TASK ITEM: Your answer should be one number, namely how many lines in the listing below include the word "down".

DATA FOR THIS EXERCISE: Begin

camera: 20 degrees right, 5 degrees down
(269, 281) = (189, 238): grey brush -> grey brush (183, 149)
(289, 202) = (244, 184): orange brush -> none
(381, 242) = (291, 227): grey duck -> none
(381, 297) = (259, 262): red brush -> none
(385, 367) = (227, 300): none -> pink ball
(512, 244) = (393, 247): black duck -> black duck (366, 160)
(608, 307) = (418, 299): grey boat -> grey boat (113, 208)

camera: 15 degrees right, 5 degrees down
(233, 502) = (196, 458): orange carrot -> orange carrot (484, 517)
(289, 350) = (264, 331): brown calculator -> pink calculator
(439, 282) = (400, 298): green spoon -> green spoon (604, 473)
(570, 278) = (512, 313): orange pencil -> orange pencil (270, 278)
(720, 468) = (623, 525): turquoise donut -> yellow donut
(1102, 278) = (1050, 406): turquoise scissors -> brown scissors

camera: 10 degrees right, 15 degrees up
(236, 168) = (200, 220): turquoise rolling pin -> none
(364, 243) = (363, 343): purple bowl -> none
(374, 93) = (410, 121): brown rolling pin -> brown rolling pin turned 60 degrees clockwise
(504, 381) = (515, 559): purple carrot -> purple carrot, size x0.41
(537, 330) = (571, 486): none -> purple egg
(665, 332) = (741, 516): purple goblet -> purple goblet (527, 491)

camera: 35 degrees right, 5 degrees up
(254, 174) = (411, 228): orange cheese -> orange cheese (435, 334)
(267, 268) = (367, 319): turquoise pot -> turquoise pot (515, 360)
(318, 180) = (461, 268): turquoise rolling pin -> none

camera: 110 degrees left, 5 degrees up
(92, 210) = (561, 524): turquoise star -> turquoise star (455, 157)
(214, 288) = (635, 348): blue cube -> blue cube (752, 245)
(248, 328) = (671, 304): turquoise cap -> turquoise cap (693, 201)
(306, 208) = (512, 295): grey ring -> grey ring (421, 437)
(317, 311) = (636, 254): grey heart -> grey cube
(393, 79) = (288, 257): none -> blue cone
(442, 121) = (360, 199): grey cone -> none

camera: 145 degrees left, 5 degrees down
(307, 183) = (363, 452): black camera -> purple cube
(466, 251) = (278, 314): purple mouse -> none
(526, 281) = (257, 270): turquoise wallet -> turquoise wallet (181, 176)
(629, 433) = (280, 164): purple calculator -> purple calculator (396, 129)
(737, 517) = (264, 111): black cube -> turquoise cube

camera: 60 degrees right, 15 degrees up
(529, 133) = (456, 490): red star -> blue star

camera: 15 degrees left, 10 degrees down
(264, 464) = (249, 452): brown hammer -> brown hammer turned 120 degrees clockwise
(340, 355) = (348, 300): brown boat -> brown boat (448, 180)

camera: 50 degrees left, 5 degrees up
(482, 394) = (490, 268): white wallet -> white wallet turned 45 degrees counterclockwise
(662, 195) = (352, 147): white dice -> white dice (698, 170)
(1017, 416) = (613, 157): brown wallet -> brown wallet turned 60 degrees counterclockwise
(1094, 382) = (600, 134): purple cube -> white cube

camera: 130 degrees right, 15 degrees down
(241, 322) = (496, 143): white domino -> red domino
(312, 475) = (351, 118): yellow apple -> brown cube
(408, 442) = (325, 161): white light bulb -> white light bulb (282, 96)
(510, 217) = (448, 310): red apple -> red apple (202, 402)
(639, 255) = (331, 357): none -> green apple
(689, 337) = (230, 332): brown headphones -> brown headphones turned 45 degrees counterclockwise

DATA FOR THIS EXERCISE: End

ANSWER SPACE: 5